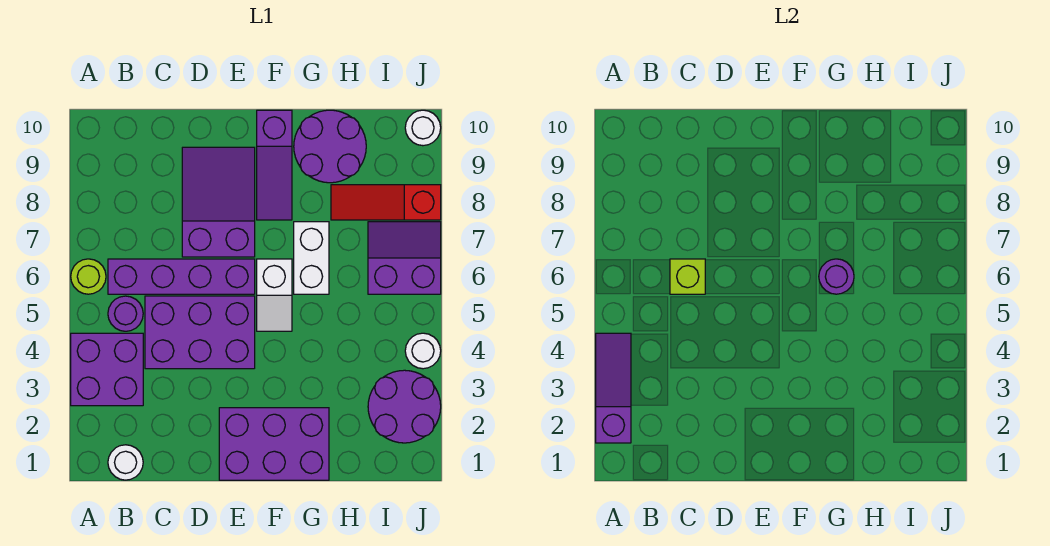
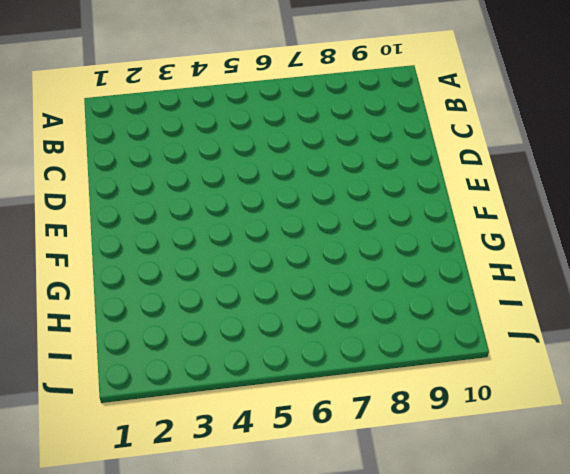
none -> purple brick A3:B4 level 1
none -> lime round brick A6 level 1
none -> white round brick B1 level 1

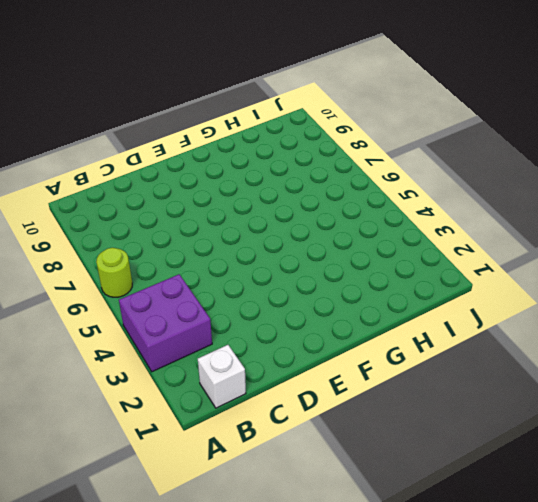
white brick B1 level 1 -> white round brick B1 level 1
none -> purple round brick B5 level 1
none -> purple brick B6:E6 level 1
none -> purple brick C4:E5 level 1

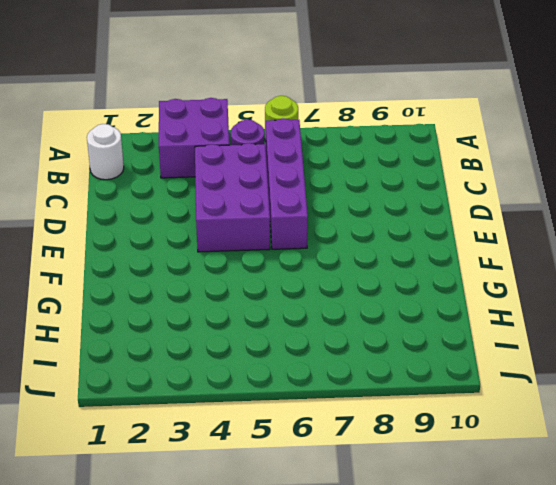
none -> purple slope D7:E9 level 1 top 7
none -> purple brick E1:G2 level 1
none -> white slope F5:F6 level 1 top 6

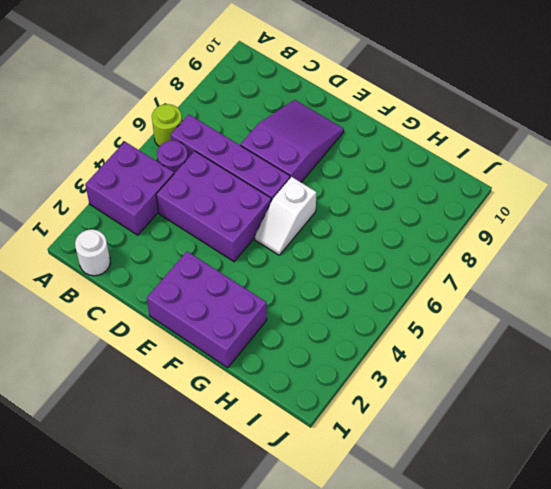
none -> purple slope F8:F10 level 1 top 10
none -> white brick G6:G7 level 1
none -> purple round brick G9:H10 level 1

=====

Wherever an image sits in the data, omit it; everything else must be copied exactly.

▶ _Solution for this exercise_:
none -> purple brick A3:B4 level 1
none -> lime round brick A6 level 1
none -> white round brick B1 level 1

white brick B1 level 1 -> white round brick B1 level 1
none -> purple round brick B5 level 1
none -> purple brick B6:E6 level 1
none -> purple brick C4:E5 level 1

none -> purple slope D7:E9 level 1 top 7
none -> purple brick E1:G2 level 1
none -> white slope F5:F6 level 1 top 6

none -> purple slope F8:F10 level 1 top 10
none -> white brick G6:G7 level 1
none -> purple round brick G9:H10 level 1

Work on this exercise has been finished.